* [TASK DATA]:
>>

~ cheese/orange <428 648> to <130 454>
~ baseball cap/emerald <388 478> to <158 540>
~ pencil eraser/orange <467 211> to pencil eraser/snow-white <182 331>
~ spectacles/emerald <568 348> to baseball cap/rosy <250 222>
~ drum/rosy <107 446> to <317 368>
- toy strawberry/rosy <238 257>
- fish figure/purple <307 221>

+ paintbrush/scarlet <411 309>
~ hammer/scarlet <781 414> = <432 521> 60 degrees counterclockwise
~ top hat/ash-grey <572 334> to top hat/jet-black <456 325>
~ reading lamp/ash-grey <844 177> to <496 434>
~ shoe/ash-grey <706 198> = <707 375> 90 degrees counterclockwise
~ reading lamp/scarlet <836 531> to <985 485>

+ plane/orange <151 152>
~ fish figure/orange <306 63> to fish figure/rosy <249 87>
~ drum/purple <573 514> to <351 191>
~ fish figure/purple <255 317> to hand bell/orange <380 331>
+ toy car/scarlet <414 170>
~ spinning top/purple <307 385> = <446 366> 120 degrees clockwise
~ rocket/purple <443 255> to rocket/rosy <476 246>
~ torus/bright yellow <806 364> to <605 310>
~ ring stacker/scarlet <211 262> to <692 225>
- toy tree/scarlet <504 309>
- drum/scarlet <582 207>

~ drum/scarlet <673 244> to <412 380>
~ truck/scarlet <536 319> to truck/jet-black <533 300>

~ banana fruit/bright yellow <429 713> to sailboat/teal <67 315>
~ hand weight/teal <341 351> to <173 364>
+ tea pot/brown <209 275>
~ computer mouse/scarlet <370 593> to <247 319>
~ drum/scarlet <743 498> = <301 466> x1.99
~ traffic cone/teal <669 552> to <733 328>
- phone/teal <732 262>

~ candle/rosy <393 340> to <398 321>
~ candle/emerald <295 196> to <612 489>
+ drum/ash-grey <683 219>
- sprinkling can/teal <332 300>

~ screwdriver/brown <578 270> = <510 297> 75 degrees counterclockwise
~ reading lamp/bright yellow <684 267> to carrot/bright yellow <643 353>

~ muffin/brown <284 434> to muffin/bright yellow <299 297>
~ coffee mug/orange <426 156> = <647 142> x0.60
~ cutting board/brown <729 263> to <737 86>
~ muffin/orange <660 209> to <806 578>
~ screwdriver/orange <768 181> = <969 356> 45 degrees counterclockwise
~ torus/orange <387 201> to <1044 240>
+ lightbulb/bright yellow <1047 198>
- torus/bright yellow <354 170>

<<

* [EXERCISE AIM]: Exactly as shown above, write out all the records.

* [REPLY TO THE TASK]:
~ cheese/orange <428 648> to <130 454>
~ baseball cap/emerald <388 478> to <158 540>
~ pencil eraser/orange <467 211> to pencil eraser/snow-white <182 331>
~ spectacles/emerald <568 348> to baseball cap/rosy <250 222>
~ drum/rosy <107 446> to <317 368>
- toy strawberry/rosy <238 257>
- fish figure/purple <307 221>

+ paintbrush/scarlet <411 309>
~ hammer/scarlet <781 414> = <432 521> 60 degrees counterclockwise
~ top hat/ash-grey <572 334> to top hat/jet-black <456 325>
~ reading lamp/ash-grey <844 177> to <496 434>
~ shoe/ash-grey <706 198> = <707 375> 90 degrees counterclockwise
~ reading lamp/scarlet <836 531> to <985 485>

+ plane/orange <151 152>
~ fish figure/orange <306 63> to fish figure/rosy <249 87>
~ drum/purple <573 514> to <351 191>
~ fish figure/purple <255 317> to hand bell/orange <380 331>
+ toy car/scarlet <414 170>
~ spinning top/purple <307 385> = <446 366> 120 degrees clockwise
~ rocket/purple <443 255> to rocket/rosy <476 246>
~ torus/bright yellow <806 364> to <605 310>
~ ring stacker/scarlet <211 262> to <692 225>
- toy tree/scarlet <504 309>
- drum/scarlet <582 207>

~ drum/scarlet <673 244> to <412 380>
~ truck/scarlet <536 319> to truck/jet-black <533 300>

~ banana fruit/bright yellow <429 713> to sailboat/teal <67 315>
~ hand weight/teal <341 351> to <173 364>
+ tea pot/brown <209 275>
~ computer mouse/scarlet <370 593> to <247 319>
~ drum/scarlet <743 498> = <301 466> x1.99
~ traffic cone/teal <669 552> to <733 328>
- phone/teal <732 262>

~ candle/rosy <393 340> to <398 321>
~ candle/emerald <295 196> to <612 489>
+ drum/ash-grey <683 219>
- sprinkling can/teal <332 300>

~ screwdriver/brown <578 270> = <510 297> 75 degrees counterclockwise
~ reading lamp/bright yellow <684 267> to carrot/bright yellow <643 353>

~ muffin/brown <284 434> to muffin/bright yellow <299 297>
~ coffee mug/orange <426 156> = <647 142> x0.60
~ cutting board/brown <729 263> to <737 86>
~ muffin/orange <660 209> to <806 578>
~ screwdriver/orange <768 181> = <969 356> 45 degrees counterclockwise
~ torus/orange <387 201> to <1044 240>
+ lightbulb/bright yellow <1047 198>
- torus/bright yellow <354 170>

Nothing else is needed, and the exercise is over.